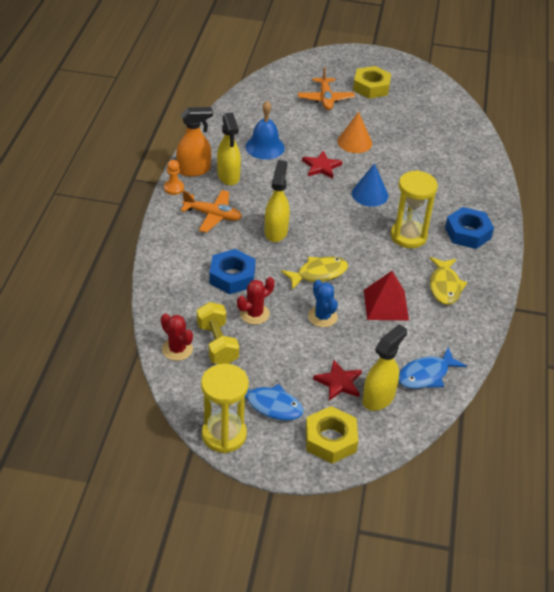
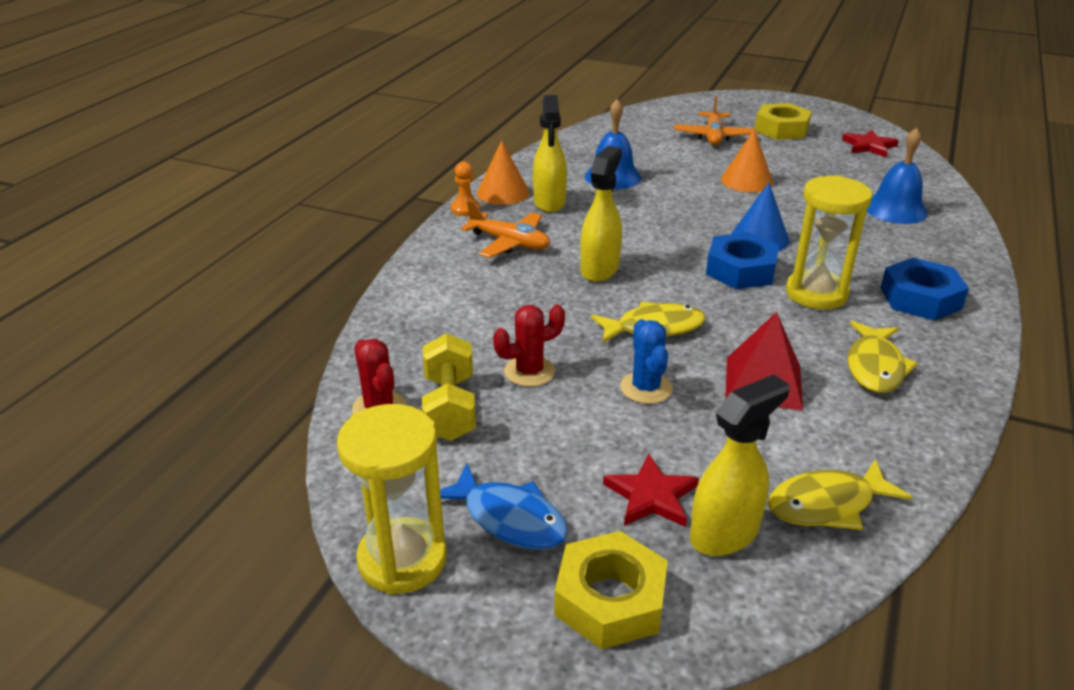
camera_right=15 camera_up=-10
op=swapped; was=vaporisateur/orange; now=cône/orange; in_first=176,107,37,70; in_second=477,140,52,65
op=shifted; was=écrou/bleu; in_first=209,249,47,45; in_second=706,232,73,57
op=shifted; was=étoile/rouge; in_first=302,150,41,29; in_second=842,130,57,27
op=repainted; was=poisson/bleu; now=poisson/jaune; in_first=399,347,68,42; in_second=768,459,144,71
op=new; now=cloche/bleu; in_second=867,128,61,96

++++++++

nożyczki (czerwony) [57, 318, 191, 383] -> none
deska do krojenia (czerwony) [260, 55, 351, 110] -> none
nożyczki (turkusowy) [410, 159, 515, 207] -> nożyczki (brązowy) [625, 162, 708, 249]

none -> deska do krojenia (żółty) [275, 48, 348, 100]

++++++++

WORK REQUIRED:
Reproduce each line of the entries in which the word "czerwony" is found.

TASK OUTPUT:
nożyczki (czerwony) [57, 318, 191, 383] -> none
deska do krojenia (czerwony) [260, 55, 351, 110] -> none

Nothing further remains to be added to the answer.